**Task statement:** Reprint all records below exactly. No images.

#### Records shown ####

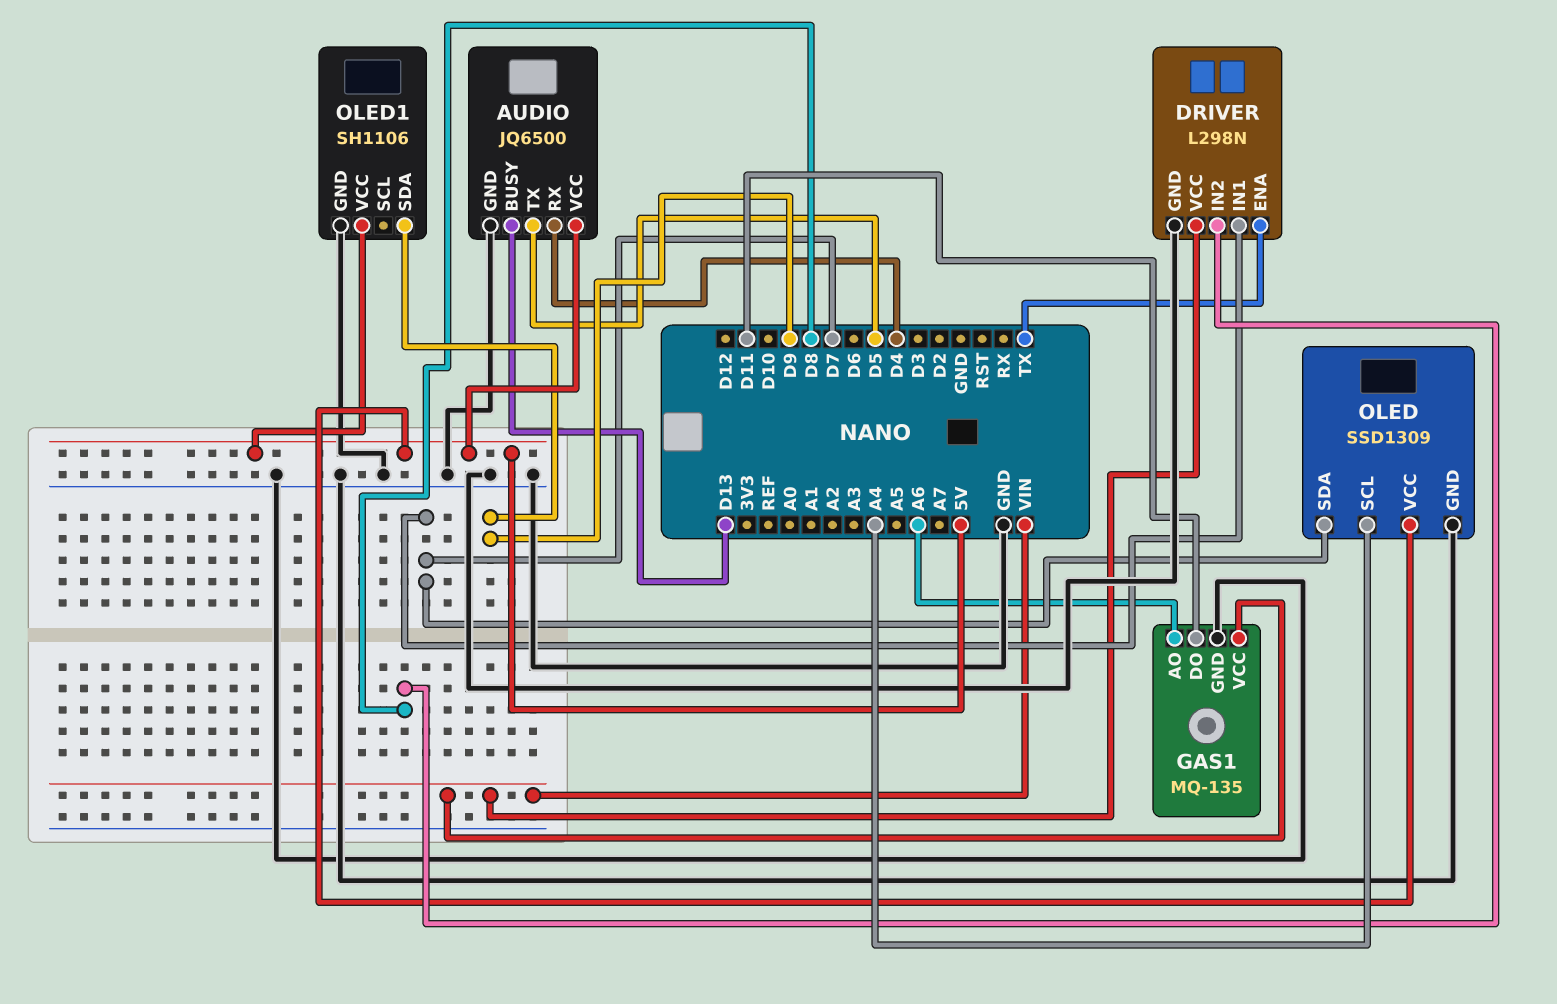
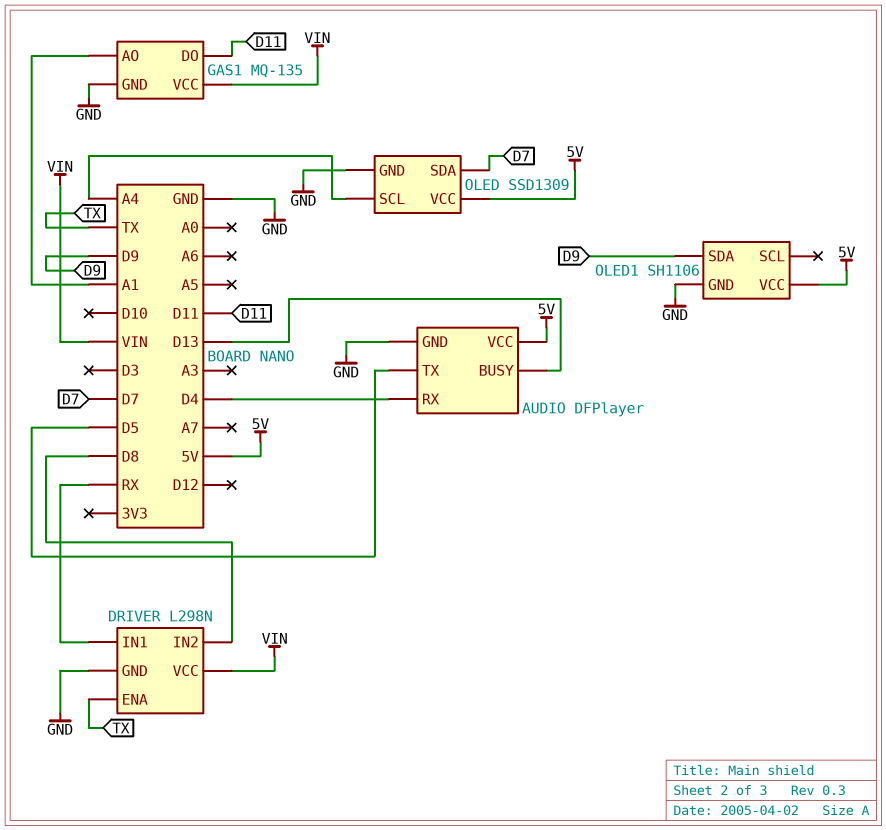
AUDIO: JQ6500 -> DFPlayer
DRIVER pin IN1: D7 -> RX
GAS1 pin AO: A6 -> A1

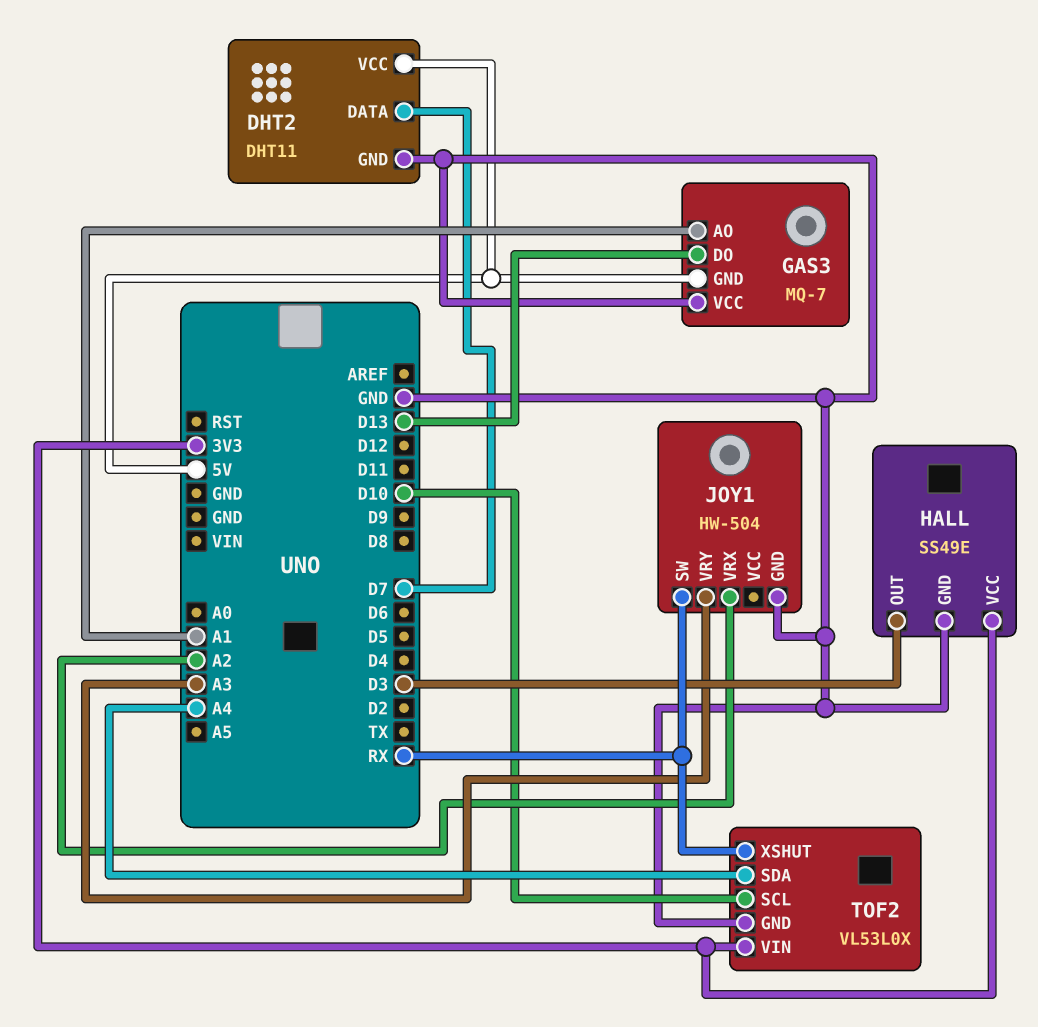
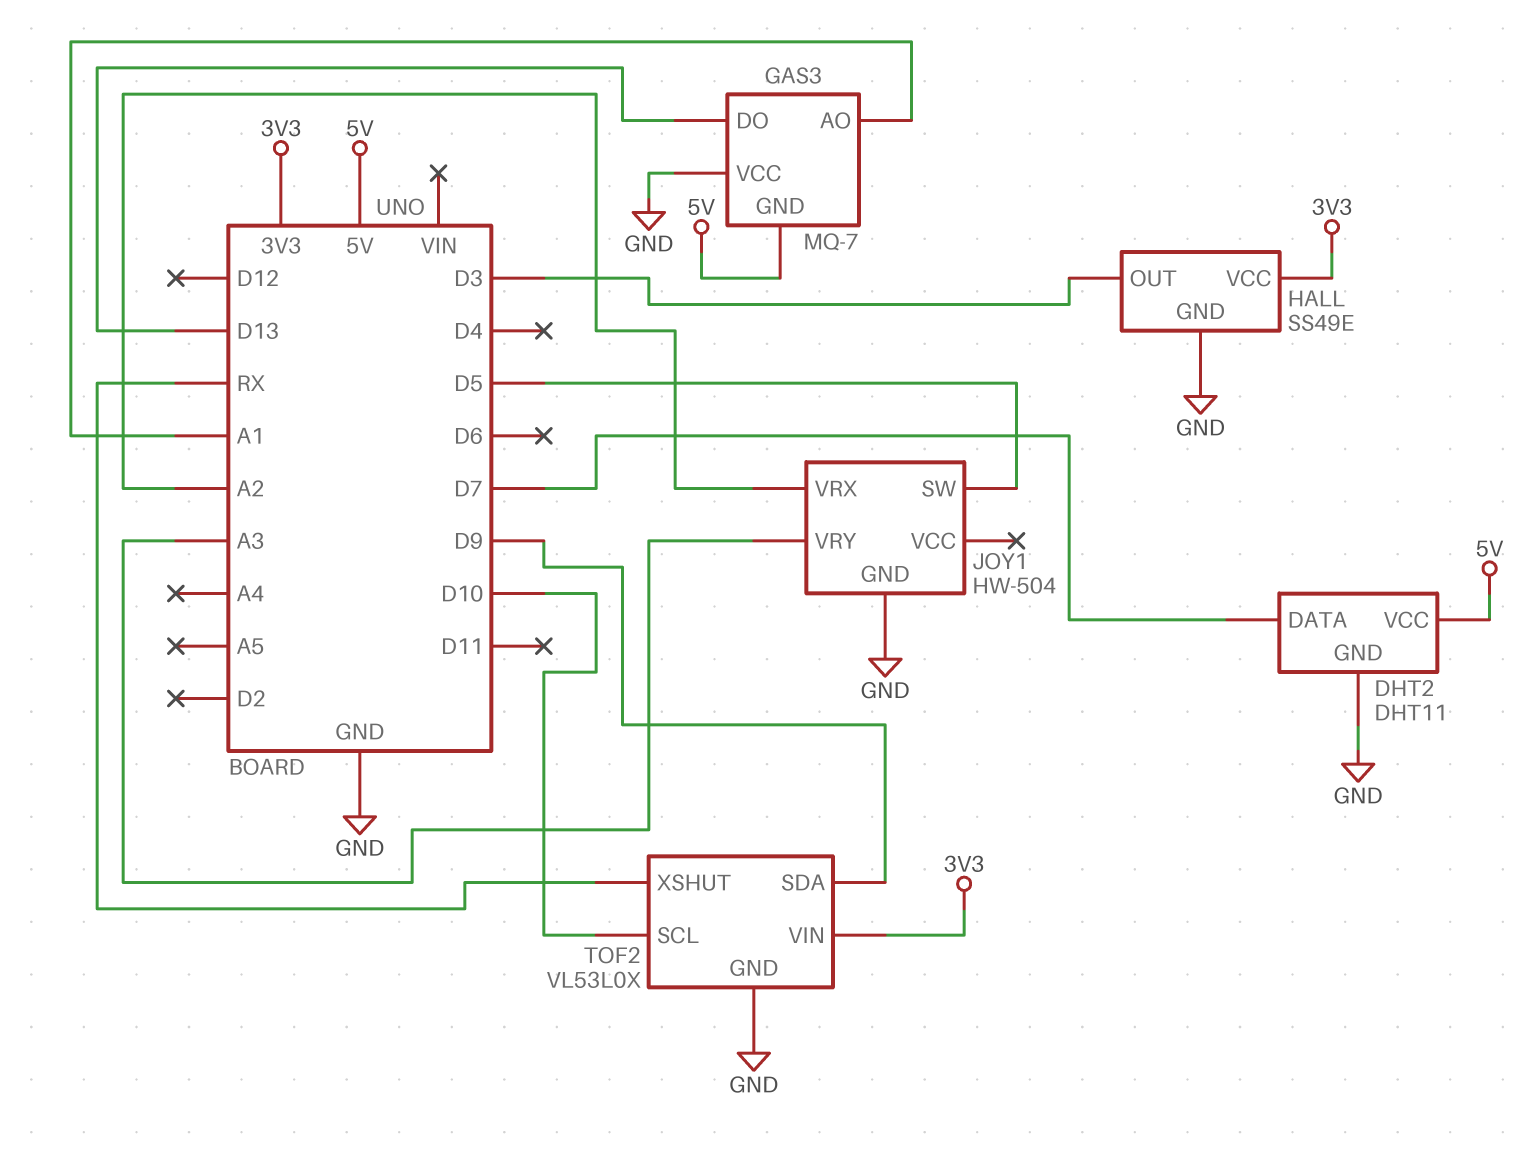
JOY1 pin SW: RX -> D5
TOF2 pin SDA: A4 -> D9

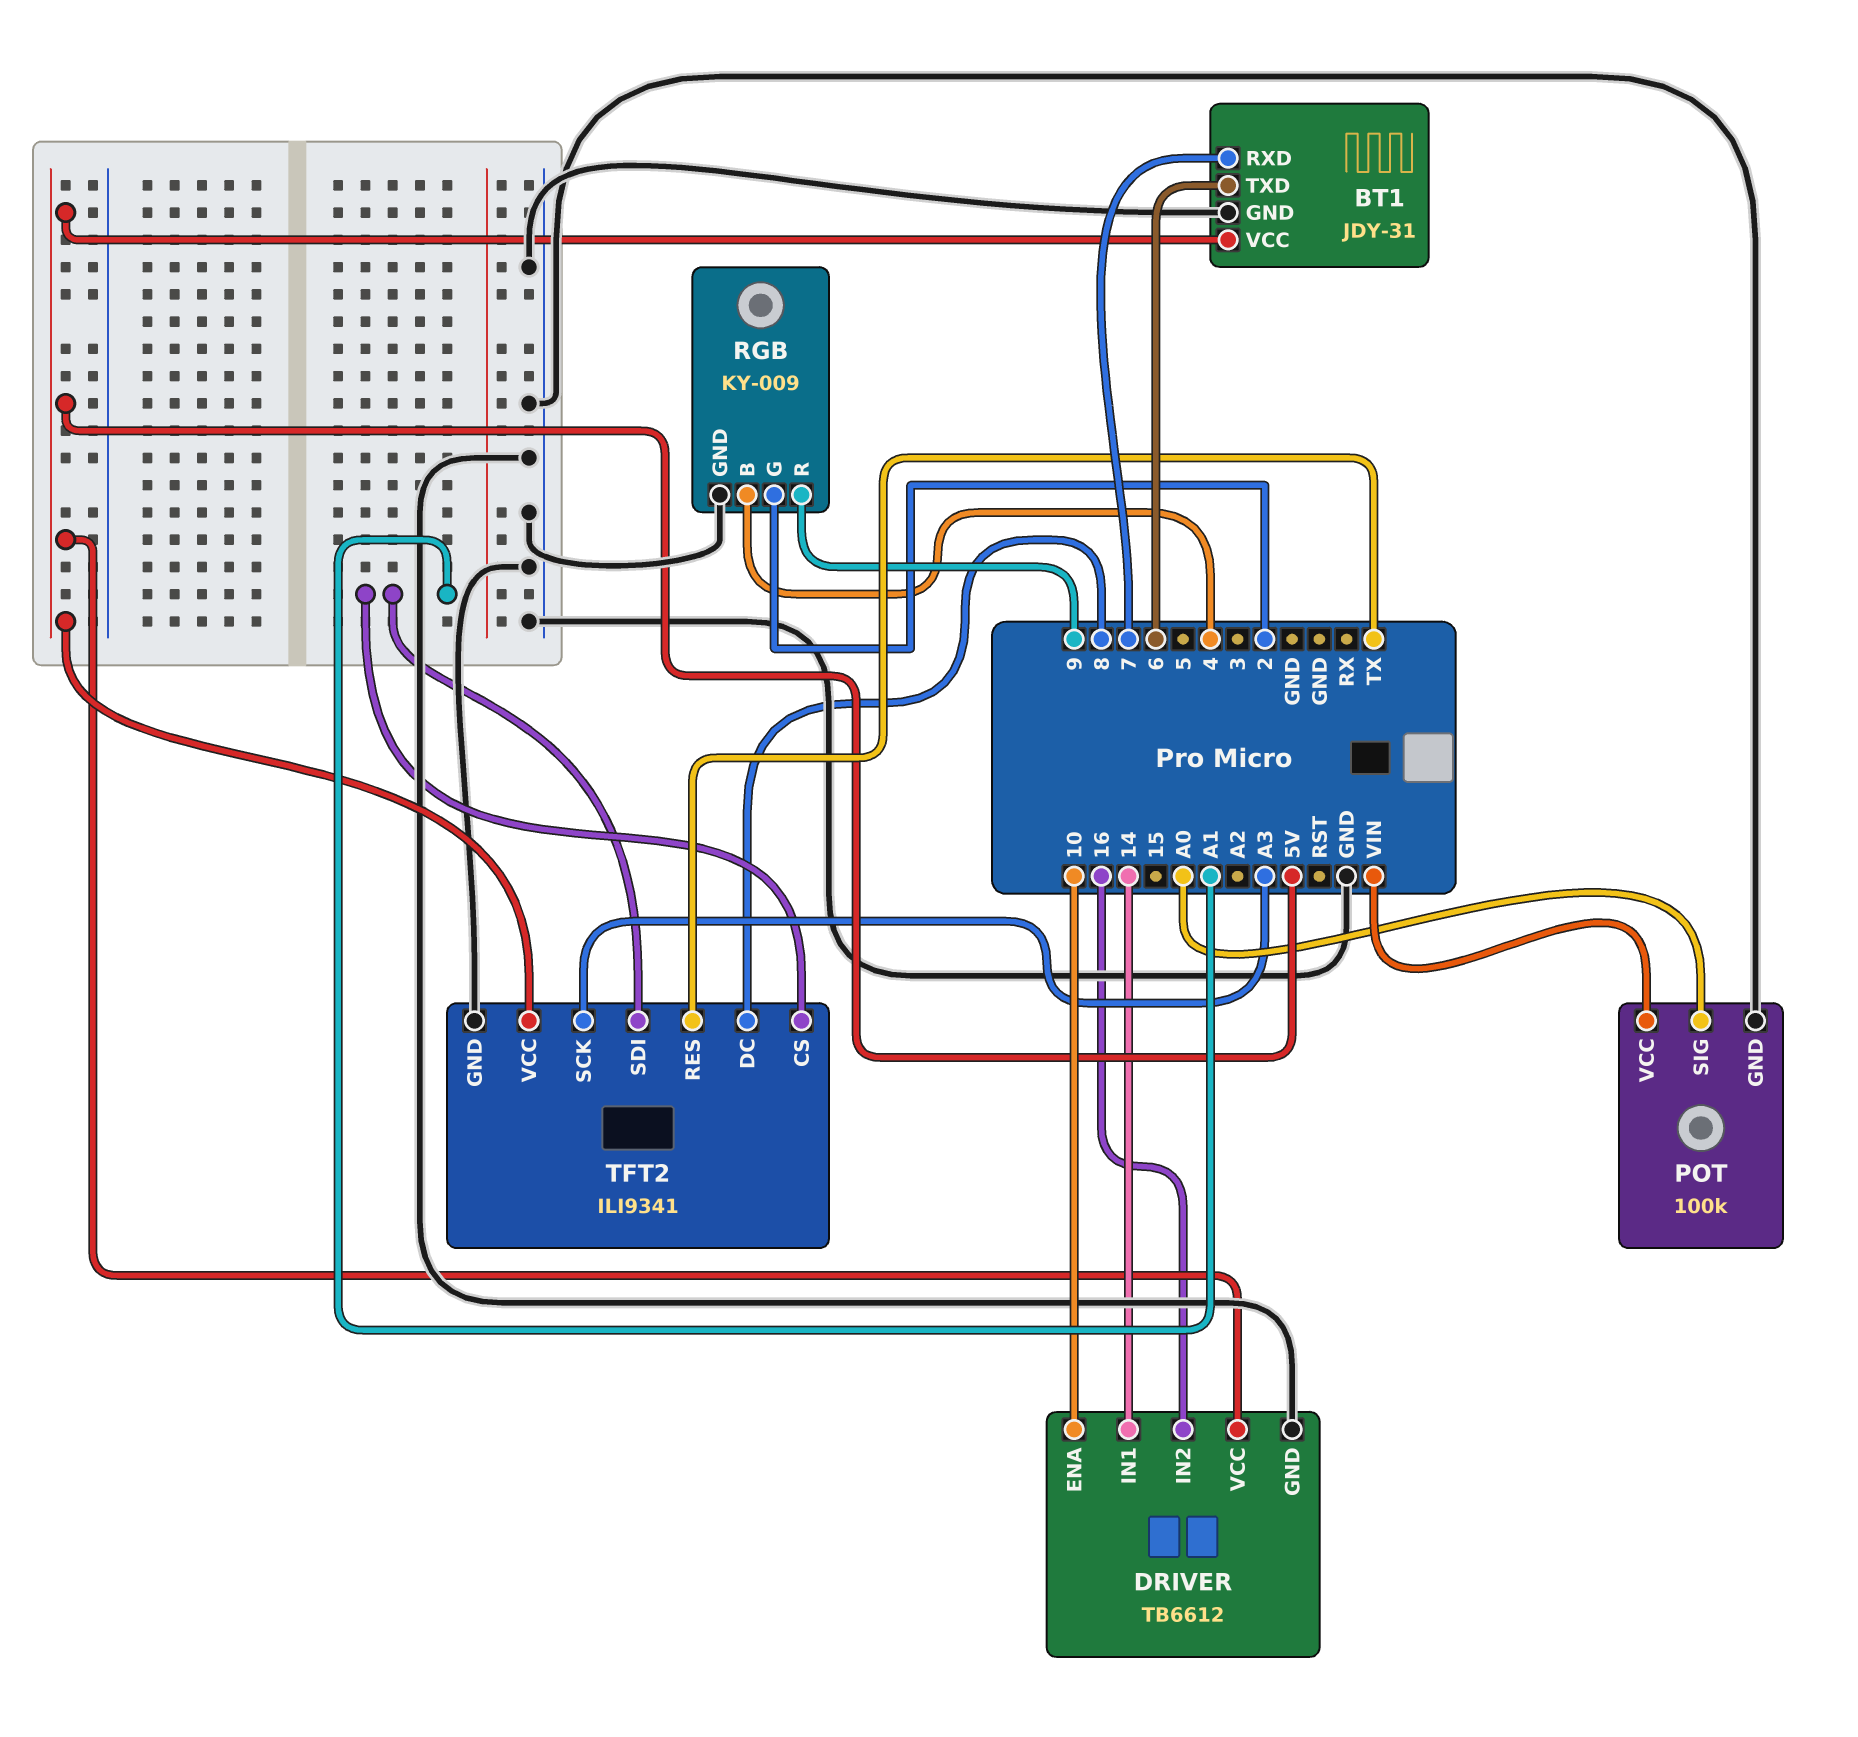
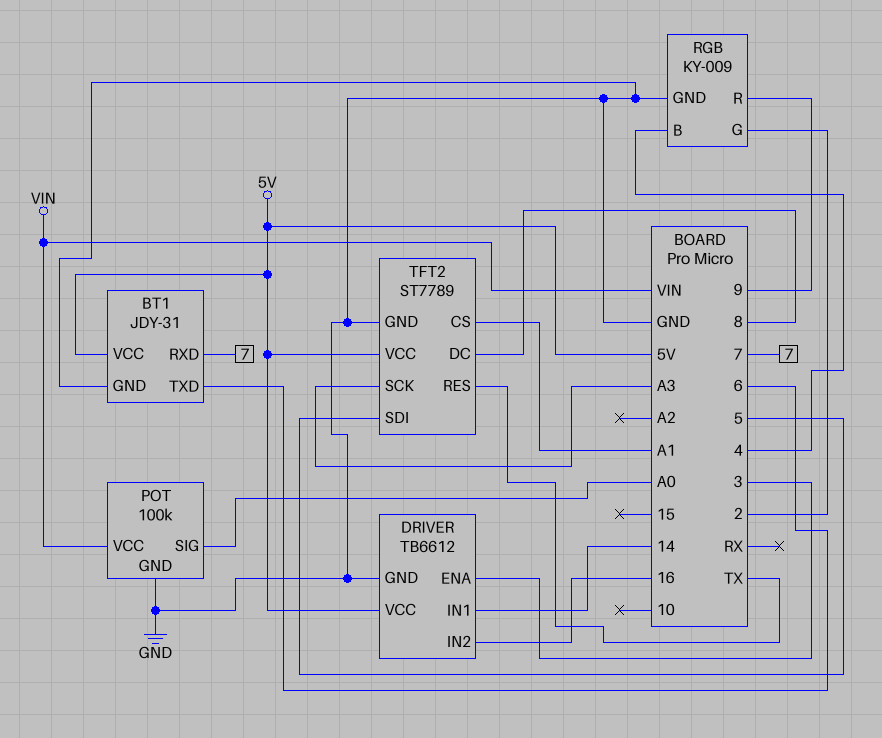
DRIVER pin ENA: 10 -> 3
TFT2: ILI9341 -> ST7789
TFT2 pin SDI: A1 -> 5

####

**Answer for this exercise:**
AUDIO: JQ6500 -> DFPlayer
DRIVER pin IN1: D7 -> RX
GAS1 pin AO: A6 -> A1

JOY1 pin SW: RX -> D5
TOF2 pin SDA: A4 -> D9

DRIVER pin ENA: 10 -> 3
TFT2: ILI9341 -> ST7789
TFT2 pin SDI: A1 -> 5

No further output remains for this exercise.